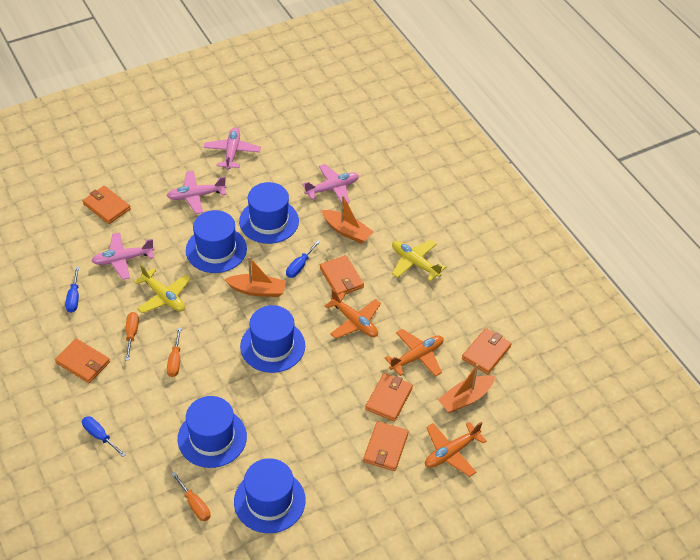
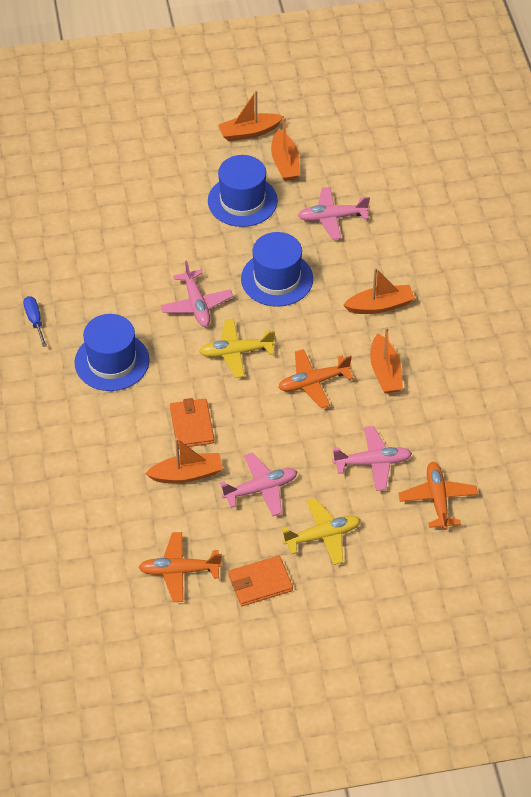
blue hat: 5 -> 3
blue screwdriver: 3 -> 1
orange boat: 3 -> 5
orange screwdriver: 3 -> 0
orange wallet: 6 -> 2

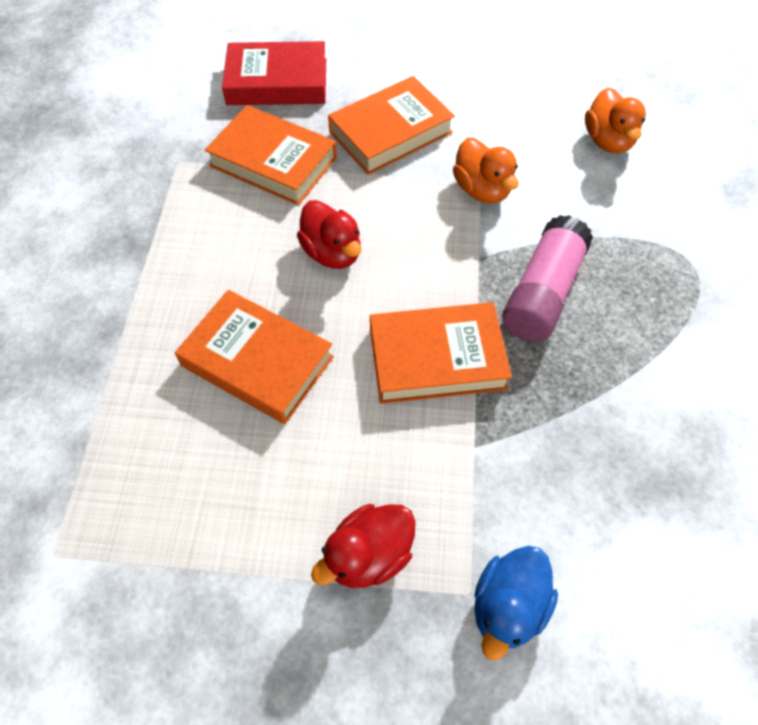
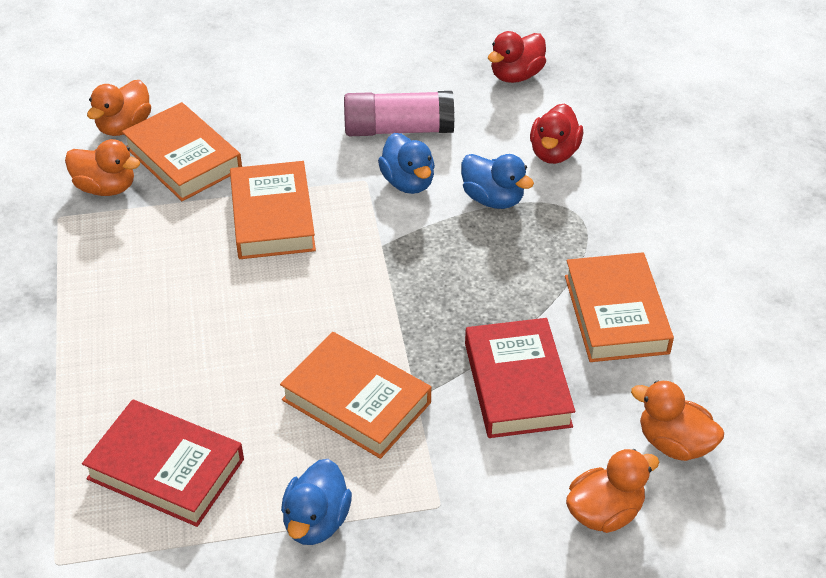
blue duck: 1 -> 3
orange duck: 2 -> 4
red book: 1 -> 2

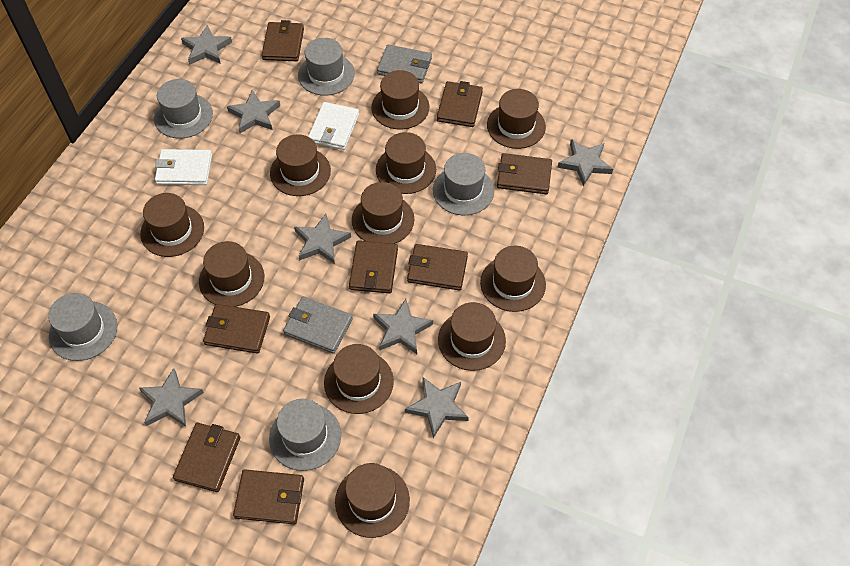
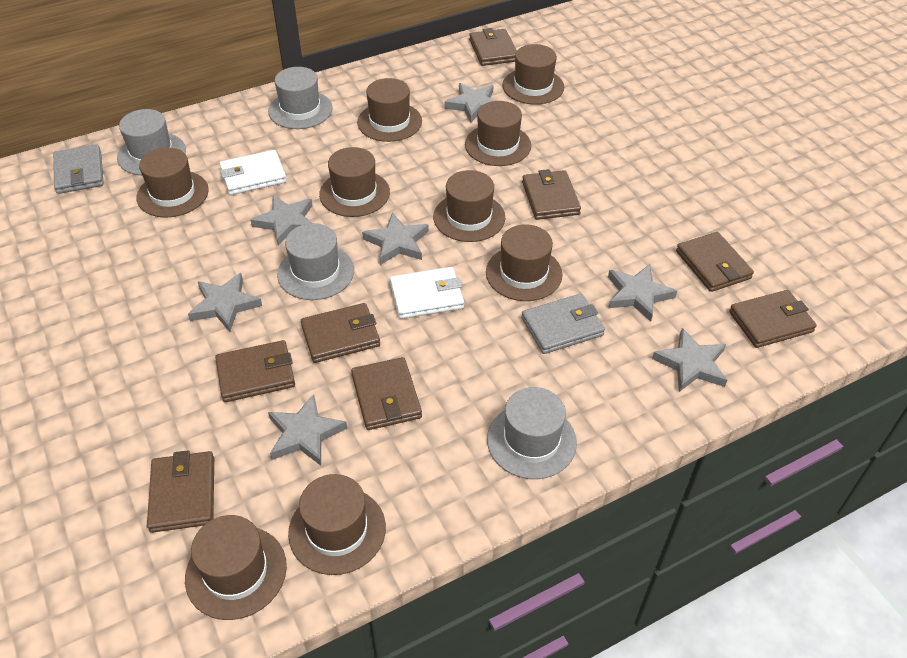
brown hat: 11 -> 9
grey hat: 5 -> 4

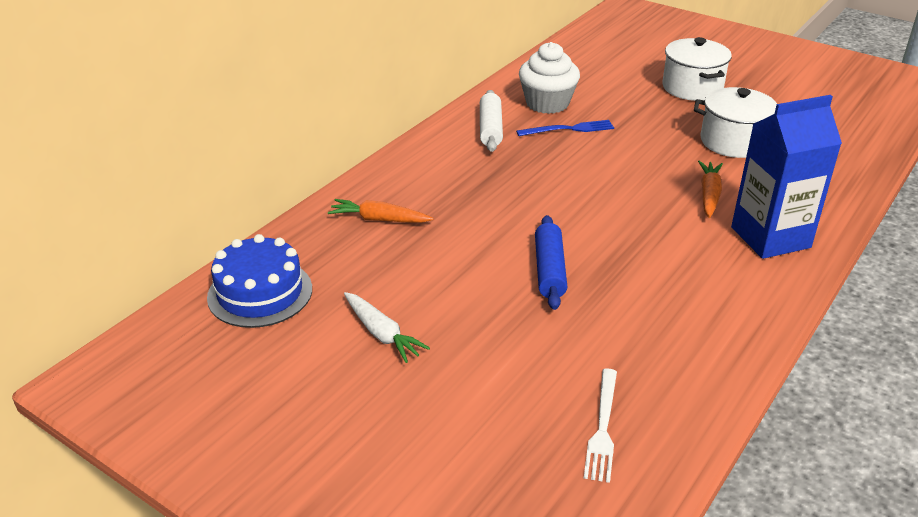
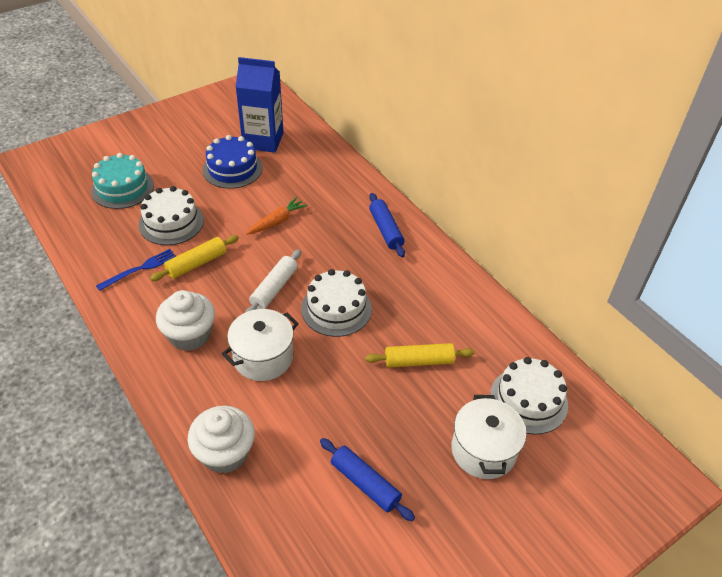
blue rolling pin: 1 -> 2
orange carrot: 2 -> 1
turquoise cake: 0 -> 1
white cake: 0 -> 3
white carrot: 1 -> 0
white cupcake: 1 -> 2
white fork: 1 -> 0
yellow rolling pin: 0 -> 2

Problem »
Scan the records above for the string "blue", then copy each line where it turns up.

Response »
blue hat: 5 -> 3
blue screwdriver: 3 -> 1
blue duck: 1 -> 3
blue rolling pin: 1 -> 2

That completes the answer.